Make an exact copy of all the entries below, with the pictures left out.

━━ Records ━━

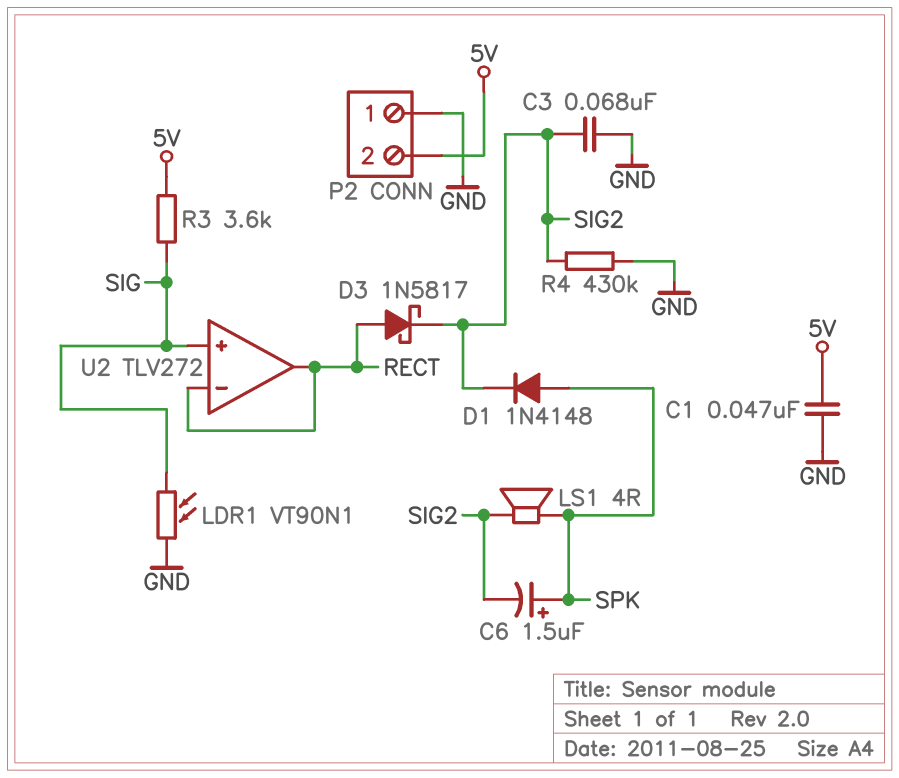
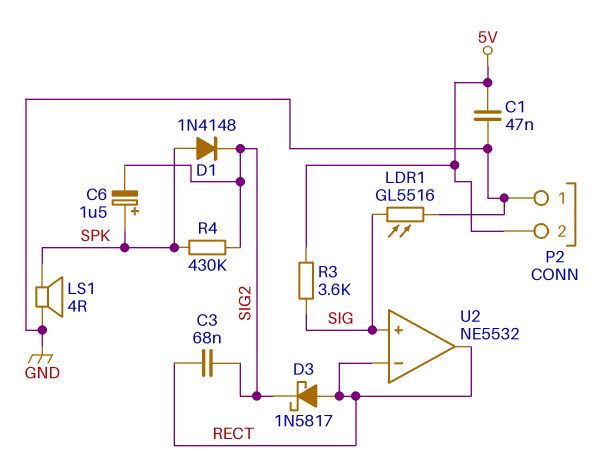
C3: 68nF (GND, SIG2) -> 68nF (RECT, SIG2)
LDR1: VT90N1 (GND, SIG) -> GL5516 (GND, SIG)
LS1: speaker 4R (SIG2, SPK) -> speaker 4R (GND, SPK)
R4: 430k (GND, SIG2) -> 430k (SIG2, SPK)
U2: TLV272 -> NE5532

━━━

§ **Result of the exercise**:
C3: 68nF (GND, SIG2) -> 68nF (RECT, SIG2)
LDR1: VT90N1 (GND, SIG) -> GL5516 (GND, SIG)
LS1: speaker 4R (SIG2, SPK) -> speaker 4R (GND, SPK)
R4: 430k (GND, SIG2) -> 430k (SIG2, SPK)
U2: TLV272 -> NE5532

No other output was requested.